> _Exercise_: Each line from the start of the data below through the one containing "Photo Settings: [116,395,370,490]" must be reproduced exactly.

───── Task material ─────

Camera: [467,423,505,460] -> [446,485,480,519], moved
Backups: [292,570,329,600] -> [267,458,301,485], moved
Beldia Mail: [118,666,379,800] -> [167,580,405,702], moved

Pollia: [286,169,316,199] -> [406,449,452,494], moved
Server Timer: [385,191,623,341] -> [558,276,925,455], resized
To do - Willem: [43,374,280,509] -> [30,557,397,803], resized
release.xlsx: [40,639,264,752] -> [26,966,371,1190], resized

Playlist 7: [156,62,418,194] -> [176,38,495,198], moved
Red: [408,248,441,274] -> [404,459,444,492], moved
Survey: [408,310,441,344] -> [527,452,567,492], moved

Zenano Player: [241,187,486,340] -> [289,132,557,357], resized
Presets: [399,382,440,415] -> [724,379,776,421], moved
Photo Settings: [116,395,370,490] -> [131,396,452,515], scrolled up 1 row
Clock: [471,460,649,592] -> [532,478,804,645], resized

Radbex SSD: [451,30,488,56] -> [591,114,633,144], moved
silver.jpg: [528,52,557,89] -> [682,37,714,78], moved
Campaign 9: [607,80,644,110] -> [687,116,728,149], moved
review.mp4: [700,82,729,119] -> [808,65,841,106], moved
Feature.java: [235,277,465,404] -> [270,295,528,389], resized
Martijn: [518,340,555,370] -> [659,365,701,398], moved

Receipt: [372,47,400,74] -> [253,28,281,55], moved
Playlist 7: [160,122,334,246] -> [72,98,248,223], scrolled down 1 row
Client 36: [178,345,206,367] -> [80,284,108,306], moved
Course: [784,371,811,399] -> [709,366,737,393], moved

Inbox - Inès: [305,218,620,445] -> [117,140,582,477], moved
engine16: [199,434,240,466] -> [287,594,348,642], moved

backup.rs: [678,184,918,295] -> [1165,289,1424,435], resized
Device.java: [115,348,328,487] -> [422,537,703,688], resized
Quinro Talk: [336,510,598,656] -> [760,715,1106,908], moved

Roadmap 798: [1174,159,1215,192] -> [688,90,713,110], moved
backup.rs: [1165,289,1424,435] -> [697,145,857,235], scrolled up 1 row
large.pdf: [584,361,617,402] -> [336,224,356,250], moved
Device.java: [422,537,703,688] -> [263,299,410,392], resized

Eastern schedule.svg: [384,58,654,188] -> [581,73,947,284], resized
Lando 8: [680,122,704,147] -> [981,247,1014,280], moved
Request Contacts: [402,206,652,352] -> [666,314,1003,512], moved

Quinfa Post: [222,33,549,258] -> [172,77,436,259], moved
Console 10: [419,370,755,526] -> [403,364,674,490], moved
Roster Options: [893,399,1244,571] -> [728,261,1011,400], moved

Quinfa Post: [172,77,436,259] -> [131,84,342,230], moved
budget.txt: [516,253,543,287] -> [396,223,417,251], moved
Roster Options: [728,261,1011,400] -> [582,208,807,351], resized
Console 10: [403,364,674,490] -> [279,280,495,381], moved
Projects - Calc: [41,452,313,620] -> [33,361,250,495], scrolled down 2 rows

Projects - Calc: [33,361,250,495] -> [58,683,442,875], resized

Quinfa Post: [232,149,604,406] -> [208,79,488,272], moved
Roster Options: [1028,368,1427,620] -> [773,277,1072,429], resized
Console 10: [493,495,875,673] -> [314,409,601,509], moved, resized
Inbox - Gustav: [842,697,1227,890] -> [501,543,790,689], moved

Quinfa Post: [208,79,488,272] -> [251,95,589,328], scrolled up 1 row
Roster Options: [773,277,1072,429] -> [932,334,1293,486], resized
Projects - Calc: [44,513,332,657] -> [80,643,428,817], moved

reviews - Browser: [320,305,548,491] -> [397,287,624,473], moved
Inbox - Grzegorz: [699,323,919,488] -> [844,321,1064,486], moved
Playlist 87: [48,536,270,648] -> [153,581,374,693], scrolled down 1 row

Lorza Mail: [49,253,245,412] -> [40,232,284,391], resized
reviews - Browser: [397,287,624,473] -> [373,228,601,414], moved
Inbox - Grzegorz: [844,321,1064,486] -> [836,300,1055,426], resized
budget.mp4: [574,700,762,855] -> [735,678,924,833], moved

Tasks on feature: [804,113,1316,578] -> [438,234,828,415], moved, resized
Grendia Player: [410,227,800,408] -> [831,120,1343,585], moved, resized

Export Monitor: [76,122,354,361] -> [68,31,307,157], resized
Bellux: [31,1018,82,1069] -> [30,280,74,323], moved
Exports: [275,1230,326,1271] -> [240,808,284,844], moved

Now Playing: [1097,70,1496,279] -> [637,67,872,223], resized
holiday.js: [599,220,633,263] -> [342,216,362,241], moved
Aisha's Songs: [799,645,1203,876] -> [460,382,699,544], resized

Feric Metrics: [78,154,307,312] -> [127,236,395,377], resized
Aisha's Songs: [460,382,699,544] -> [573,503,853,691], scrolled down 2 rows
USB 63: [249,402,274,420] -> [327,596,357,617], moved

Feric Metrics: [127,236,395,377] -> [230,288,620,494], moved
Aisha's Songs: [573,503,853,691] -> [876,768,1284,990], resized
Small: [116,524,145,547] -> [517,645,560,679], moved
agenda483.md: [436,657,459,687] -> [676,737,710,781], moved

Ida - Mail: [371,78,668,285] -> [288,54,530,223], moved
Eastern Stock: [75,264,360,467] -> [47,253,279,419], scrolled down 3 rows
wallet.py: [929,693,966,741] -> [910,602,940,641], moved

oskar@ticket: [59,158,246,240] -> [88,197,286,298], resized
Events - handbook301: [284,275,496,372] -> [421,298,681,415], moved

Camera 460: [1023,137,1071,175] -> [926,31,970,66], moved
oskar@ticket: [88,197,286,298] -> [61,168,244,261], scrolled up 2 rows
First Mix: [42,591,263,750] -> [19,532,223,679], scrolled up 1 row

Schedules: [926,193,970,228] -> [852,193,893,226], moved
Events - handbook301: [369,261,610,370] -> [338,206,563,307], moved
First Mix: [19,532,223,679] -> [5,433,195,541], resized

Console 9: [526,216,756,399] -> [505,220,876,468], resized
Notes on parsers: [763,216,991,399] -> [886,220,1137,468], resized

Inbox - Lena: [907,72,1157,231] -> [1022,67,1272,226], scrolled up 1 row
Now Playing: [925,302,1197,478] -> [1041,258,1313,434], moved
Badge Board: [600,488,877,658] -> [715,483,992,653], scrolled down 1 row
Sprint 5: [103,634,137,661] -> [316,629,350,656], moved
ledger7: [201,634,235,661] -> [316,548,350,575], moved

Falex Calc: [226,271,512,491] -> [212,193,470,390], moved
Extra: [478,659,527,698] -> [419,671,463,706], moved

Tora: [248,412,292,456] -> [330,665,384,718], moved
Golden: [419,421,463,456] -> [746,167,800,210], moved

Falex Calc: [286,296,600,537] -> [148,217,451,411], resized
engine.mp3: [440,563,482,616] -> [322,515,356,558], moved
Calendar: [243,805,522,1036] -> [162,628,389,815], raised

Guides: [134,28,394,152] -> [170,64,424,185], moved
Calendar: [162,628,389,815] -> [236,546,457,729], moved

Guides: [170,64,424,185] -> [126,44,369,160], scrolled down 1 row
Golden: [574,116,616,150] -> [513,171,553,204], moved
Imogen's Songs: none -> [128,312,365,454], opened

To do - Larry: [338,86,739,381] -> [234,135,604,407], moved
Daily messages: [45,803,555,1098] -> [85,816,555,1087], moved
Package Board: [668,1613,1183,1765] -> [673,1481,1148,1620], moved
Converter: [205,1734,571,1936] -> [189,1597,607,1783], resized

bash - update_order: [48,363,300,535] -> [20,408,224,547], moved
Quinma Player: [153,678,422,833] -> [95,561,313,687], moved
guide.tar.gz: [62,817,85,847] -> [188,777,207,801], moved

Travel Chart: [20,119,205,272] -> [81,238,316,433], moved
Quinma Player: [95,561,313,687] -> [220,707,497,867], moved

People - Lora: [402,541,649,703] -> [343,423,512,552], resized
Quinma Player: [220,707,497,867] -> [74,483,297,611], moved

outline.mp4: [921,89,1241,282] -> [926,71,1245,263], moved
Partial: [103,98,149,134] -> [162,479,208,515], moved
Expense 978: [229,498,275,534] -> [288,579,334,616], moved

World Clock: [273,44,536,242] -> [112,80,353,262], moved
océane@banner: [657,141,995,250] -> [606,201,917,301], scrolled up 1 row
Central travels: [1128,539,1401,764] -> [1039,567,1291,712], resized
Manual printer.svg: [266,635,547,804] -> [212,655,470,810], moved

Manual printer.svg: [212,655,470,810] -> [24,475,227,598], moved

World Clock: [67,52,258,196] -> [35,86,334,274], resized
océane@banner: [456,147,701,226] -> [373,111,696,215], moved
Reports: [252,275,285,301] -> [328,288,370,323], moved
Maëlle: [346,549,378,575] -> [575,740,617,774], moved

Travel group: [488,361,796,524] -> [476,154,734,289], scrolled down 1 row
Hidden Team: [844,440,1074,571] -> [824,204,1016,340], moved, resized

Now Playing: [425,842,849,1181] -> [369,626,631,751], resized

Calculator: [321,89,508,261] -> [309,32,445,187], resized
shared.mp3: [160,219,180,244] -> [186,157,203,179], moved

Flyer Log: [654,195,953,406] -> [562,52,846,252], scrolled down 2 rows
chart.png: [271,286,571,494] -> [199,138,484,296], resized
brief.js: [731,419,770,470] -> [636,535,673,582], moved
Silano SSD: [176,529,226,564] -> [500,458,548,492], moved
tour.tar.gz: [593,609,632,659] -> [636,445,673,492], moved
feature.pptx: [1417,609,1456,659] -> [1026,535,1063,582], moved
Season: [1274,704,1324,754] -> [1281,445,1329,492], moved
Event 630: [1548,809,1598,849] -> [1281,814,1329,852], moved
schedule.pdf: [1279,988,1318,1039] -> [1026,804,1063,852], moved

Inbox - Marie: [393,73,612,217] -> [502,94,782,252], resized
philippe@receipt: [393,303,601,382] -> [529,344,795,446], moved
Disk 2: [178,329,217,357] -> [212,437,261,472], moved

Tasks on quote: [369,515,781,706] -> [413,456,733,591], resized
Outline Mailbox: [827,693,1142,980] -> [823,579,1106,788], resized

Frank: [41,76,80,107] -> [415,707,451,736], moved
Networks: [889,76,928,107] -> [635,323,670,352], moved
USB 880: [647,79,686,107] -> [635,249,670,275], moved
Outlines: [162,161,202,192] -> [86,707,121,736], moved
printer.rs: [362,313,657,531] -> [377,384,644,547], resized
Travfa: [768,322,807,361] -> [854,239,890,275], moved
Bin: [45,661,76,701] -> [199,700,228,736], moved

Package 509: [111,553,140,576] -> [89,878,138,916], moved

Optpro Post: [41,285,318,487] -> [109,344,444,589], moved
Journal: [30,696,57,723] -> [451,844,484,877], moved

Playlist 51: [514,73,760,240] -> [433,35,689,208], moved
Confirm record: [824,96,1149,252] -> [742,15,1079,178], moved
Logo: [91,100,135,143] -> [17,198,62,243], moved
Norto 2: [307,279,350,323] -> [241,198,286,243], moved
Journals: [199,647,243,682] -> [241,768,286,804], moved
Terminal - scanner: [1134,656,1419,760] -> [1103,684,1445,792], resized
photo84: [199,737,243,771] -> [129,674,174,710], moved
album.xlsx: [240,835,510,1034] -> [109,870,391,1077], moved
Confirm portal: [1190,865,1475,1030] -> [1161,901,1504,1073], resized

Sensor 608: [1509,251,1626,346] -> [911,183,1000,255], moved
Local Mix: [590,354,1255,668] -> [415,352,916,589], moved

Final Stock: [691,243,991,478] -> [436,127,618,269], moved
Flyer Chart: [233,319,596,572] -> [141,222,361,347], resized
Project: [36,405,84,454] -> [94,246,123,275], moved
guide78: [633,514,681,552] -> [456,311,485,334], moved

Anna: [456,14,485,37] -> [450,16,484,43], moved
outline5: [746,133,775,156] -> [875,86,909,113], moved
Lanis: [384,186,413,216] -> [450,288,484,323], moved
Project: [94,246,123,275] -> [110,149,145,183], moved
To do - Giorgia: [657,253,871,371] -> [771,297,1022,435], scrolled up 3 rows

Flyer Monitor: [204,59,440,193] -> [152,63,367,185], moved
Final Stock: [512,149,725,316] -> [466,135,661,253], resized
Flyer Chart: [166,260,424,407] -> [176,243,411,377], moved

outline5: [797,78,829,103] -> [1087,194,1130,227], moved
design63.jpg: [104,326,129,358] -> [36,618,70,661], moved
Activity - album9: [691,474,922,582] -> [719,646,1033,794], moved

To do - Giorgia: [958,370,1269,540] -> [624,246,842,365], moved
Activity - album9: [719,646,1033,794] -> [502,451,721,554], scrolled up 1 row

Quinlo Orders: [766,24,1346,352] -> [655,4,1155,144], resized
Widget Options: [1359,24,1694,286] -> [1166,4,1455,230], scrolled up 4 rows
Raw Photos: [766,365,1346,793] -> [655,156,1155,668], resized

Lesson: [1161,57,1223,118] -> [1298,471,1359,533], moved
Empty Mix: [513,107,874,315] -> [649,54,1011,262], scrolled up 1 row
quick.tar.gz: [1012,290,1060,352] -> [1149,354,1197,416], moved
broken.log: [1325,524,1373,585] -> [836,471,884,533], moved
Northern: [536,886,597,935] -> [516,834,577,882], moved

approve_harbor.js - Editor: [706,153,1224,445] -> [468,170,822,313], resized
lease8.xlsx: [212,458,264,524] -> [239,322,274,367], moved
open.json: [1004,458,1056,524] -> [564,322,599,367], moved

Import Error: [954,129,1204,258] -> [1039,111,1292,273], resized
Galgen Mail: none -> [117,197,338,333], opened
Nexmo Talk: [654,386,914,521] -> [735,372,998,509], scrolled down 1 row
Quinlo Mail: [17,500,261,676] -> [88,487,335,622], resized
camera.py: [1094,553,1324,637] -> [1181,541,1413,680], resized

─────

> _Solution_:
Camera: [467,423,505,460] -> [446,485,480,519], moved
Backups: [292,570,329,600] -> [267,458,301,485], moved
Beldia Mail: [118,666,379,800] -> [167,580,405,702], moved

Pollia: [286,169,316,199] -> [406,449,452,494], moved
Server Timer: [385,191,623,341] -> [558,276,925,455], resized
To do - Willem: [43,374,280,509] -> [30,557,397,803], resized
release.xlsx: [40,639,264,752] -> [26,966,371,1190], resized

Playlist 7: [156,62,418,194] -> [176,38,495,198], moved
Red: [408,248,441,274] -> [404,459,444,492], moved
Survey: [408,310,441,344] -> [527,452,567,492], moved

Zenano Player: [241,187,486,340] -> [289,132,557,357], resized
Presets: [399,382,440,415] -> [724,379,776,421], moved
Photo Settings: [116,395,370,490] -> [131,396,452,515], scrolled up 1 row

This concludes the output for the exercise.